* begin *

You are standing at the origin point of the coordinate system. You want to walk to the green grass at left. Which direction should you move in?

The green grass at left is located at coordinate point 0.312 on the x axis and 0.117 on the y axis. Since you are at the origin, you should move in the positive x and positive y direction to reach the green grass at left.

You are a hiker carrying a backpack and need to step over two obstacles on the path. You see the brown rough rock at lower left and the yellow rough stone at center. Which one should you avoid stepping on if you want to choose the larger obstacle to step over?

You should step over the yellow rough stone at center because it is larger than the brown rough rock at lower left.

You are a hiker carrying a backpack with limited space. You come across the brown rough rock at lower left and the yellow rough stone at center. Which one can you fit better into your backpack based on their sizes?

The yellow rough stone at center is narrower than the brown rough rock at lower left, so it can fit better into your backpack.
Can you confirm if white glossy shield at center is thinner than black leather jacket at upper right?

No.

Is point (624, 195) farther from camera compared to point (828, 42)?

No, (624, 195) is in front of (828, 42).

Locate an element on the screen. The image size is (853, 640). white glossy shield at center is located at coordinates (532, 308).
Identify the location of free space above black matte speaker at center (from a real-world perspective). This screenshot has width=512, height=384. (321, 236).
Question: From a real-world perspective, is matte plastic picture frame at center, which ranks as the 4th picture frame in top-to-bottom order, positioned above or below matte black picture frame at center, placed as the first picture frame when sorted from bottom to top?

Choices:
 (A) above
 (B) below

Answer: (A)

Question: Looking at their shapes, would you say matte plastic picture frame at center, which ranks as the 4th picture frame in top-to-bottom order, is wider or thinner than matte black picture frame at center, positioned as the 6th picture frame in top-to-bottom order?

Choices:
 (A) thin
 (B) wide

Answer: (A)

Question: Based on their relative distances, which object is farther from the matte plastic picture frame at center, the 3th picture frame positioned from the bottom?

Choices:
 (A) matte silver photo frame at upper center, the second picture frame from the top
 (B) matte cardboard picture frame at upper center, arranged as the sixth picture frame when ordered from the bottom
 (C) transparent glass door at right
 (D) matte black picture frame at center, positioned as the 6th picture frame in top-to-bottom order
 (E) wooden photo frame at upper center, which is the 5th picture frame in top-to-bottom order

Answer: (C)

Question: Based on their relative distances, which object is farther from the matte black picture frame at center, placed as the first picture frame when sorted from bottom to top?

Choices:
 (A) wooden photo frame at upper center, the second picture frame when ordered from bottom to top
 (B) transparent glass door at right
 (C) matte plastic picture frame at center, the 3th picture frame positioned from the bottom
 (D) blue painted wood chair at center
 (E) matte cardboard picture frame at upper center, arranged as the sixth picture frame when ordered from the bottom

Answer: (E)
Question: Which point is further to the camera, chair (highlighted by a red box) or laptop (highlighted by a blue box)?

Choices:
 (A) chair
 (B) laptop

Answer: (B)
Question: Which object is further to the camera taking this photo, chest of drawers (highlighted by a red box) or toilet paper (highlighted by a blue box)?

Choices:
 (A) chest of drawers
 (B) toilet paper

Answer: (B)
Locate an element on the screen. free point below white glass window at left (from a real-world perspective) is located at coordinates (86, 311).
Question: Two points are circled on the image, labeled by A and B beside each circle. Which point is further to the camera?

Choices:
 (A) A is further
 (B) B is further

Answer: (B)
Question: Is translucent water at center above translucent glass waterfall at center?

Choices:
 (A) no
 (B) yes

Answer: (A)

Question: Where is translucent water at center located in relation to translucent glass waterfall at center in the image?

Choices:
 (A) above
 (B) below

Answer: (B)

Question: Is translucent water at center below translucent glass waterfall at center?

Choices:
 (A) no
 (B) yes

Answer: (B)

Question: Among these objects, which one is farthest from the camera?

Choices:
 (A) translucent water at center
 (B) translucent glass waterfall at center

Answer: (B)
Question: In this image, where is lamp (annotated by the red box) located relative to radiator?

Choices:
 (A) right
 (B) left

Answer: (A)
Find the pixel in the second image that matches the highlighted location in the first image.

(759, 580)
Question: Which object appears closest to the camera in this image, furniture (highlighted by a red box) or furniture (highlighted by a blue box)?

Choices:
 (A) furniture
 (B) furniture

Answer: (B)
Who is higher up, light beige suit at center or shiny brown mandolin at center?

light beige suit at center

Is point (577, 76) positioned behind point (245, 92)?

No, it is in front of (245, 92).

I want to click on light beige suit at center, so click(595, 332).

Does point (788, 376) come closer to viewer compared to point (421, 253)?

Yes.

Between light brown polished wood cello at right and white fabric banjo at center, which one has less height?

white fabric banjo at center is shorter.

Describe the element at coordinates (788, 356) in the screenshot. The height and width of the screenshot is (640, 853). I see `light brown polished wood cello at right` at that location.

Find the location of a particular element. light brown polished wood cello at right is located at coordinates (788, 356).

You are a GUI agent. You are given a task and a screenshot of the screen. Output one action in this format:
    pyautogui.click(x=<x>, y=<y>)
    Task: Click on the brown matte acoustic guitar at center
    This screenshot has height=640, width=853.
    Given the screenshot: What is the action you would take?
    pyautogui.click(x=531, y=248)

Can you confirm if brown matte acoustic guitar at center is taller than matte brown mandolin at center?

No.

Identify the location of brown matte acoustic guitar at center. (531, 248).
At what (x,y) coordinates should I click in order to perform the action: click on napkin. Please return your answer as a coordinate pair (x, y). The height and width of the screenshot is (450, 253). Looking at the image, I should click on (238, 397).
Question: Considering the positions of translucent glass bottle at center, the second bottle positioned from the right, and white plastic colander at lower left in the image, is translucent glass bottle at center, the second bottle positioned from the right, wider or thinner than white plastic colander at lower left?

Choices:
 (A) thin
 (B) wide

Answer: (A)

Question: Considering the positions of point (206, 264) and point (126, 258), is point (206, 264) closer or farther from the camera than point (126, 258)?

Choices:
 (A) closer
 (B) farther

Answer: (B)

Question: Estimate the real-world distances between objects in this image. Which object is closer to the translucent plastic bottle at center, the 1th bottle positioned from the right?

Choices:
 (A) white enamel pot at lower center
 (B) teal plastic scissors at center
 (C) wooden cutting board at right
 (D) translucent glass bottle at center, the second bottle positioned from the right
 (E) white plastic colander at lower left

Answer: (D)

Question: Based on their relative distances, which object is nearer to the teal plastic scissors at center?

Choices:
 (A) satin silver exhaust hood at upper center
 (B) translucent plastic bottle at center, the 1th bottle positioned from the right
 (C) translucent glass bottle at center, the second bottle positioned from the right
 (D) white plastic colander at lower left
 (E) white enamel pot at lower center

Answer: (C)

* end *

### Written exercise
Can you put every line of the entries above into a numbered list, leaving out the blank lines?

### Output
1. You are standing at the origin point of the coordinate system. You want to walk to the green grass at left. Which direction should you move in?
2. The green grass at left is located at coordinate point 0.312 on the x axis and 0.117 on the y axis. Since you are at the origin, you should move in the positive x and positive y direction to reach the green grass at left.
3. You are a hiker carrying a backpack and need to step over two obstacles on the path. You see the brown rough rock at lower left and the yellow rough stone at center. Which one should you avoid stepping on if you want to choose the larger obstacle to step over?
4. You should step over the yellow rough stone at center because it is larger than the brown rough rock at lower left.
5. You are a hiker carrying a backpack with limited space. You come across the brown rough rock at lower left and the yellow rough stone at center. Which one can you fit better into your backpack based on their sizes?
6. The yellow rough stone at center is narrower than the brown rough rock at lower left, so it can fit better into your backpack.
7. Can you confirm if white glossy shield at center is thinner than black leather jacket at upper right?
8. No.
9. Is point (624, 195) farther from camera compared to point (828, 42)?
10. No, (624, 195) is in front of (828, 42).
11. Locate an element on the screen. The image size is (853, 640). white glossy shield at center is located at coordinates (532, 308).
12. Identify the location of free space above black matte speaker at center (from a real-world perspective). This screenshot has width=512, height=384. (321, 236).
13. Question: From a real-world perspective, is matte plastic picture frame at center, which ranks as the 4th picture frame in top-to-bottom order, positioned above or below matte black picture frame at center, placed as the first picture frame when sorted from bottom to top?
14. Choices:
15.  (A) above
16.  (B) below
17. Answer: (A)
18. Question: Looking at their shapes, would you say matte plastic picture frame at center, which ranks as the 4th picture frame in top-to-bottom order, is wider or thinner than matte black picture frame at center, positioned as the 6th picture frame in top-to-bottom order?
19. Choices:
20.  (A) thin
21.  (B) wide
22. Answer: (A)
23. Question: Based on their relative distances, which object is farther from the matte plastic picture frame at center, the 3th picture frame positioned from the bottom?
24. Choices:
25.  (A) matte silver photo frame at upper center, the second picture frame from the top
26.  (B) matte cardboard picture frame at upper center, arranged as the sixth picture frame when ordered from the bottom
27.  (C) transparent glass door at right
28.  (D) matte black picture frame at center, positioned as the 6th picture frame in top-to-bottom order
29.  (E) wooden photo frame at upper center, which is the 5th picture frame in top-to-bottom order
30. Answer: (C)
31. Question: Based on their relative distances, which object is farther from the matte black picture frame at center, placed as the first picture frame when sorted from bottom to top?
32. Choices:
33.  (A) wooden photo frame at upper center, the second picture frame when ordered from bottom to top
34.  (B) transparent glass door at right
35.  (C) matte plastic picture frame at center, the 3th picture frame positioned from the bottom
36.  (D) blue painted wood chair at center
37.  (E) matte cardboard picture frame at upper center, arranged as the sixth picture frame when ordered from the bottom
38. Answer: (E)
39. Question: Which point is further to the camera, chair (highlighted by a red box) or laptop (highlighted by a blue box)?
40. Choices:
41.  (A) chair
42.  (B) laptop
43. Answer: (B)
44. Question: Which object is further to the camera taking this photo, chest of drawers (highlighted by a red box) or toilet paper (highlighted by a blue box)?
45. Choices:
46.  (A) chest of drawers
47.  (B) toilet paper
48. Answer: (B)
49. Locate an element on the screen. free point below white glass window at left (from a real-world perspective) is located at coordinates (86, 311).
50. Question: Two points are circled on the image, labeled by A and B beside each circle. Which point is further to the camera?
51. Choices:
52.  (A) A is further
53.  (B) B is further
54. Answer: (B)
55. Question: Is translucent water at center above translucent glass waterfall at center?
56. Choices:
57.  (A) no
58.  (B) yes
59. Answer: (A)
60. Question: Where is translucent water at center located in relation to translucent glass waterfall at center in the image?
61. Choices:
62.  (A) above
63.  (B) below
64. Answer: (B)
65. Question: Is translucent water at center below translucent glass waterfall at center?
66. Choices:
67.  (A) no
68.  (B) yes
69. Answer: (B)
70. Question: Among these objects, which one is farthest from the camera?
71. Choices:
72.  (A) translucent water at center
73.  (B) translucent glass waterfall at center
74. Answer: (B)
75. Question: In this image, where is lamp (annotated by the red box) located relative to radiator?
76. Choices:
77.  (A) right
78.  (B) left
79. Answer: (A)
80. Find the pixel in the second image that matches the highlighted location in the first image.
81. (759, 580)
82. Question: Which object appears closest to the camera in this image, furniture (highlighted by a red box) or furniture (highlighted by a blue box)?
83. Choices:
84.  (A) furniture
85.  (B) furniture
86. Answer: (B)
87. Who is higher up, light beige suit at center or shiny brown mandolin at center?
88. light beige suit at center
89. Is point (577, 76) positioned behind point (245, 92)?
90. No, it is in front of (245, 92).
91. I want to click on light beige suit at center, so click(595, 332).
92. Does point (788, 376) come closer to viewer compared to point (421, 253)?
93. Yes.
94. Between light brown polished wood cello at right and white fabric banjo at center, which one has less height?
95. white fabric banjo at center is shorter.
96. Describe the element at coordinates (788, 356) in the screenshot. The height and width of the screenshot is (640, 853). I see `light brown polished wood cello at right` at that location.
97. Find the location of a particular element. light brown polished wood cello at right is located at coordinates (788, 356).
98. You are a GUI agent. You are given a task and a screenshot of the screen. Output one action in this format:
99.     pyautogui.click(x=<x>, y=<y>)
100.     Task: Click on the brown matte acoustic guitar at center
101.     This screenshot has height=640, width=853.
102.     Given the screenshot: What is the action you would take?
103.     pyautogui.click(x=531, y=248)
104. Can you confirm if brown matte acoustic guitar at center is taller than matte brown mandolin at center?
105. No.
106. Identify the location of brown matte acoustic guitar at center. (531, 248).
107. At what (x,y) coordinates should I click in order to perform the action: click on napkin. Please return your answer as a coordinate pair (x, y). The height and width of the screenshot is (450, 253). Looking at the image, I should click on (238, 397).
108. Question: Considering the positions of translucent glass bottle at center, the second bottle positioned from the right, and white plastic colander at lower left in the image, is translucent glass bottle at center, the second bottle positioned from the right, wider or thinner than white plastic colander at lower left?
109. Choices:
110.  (A) thin
111.  (B) wide
112. Answer: (A)
113. Question: Considering the positions of point (206, 264) and point (126, 258), is point (206, 264) closer or farther from the camera than point (126, 258)?
114. Choices:
115.  (A) closer
116.  (B) farther
117. Answer: (B)
118. Question: Estimate the real-world distances between objects in this image. Which object is closer to the translucent plastic bottle at center, the 1th bottle positioned from the right?
119. Choices:
120.  (A) white enamel pot at lower center
121.  (B) teal plastic scissors at center
122.  (C) wooden cutting board at right
123.  (D) translucent glass bottle at center, the second bottle positioned from the right
124.  (E) white plastic colander at lower left
125. Answer: (D)
126. Question: Based on their relative distances, which object is nearer to the teal plastic scissors at center?
127. Choices:
128.  (A) satin silver exhaust hood at upper center
129.  (B) translucent plastic bottle at center, the 1th bottle positioned from the right
130.  (C) translucent glass bottle at center, the second bottle positioned from the right
131.  (D) white plastic colander at lower left
132.  (E) white enamel pot at lower center
133. Answer: (C)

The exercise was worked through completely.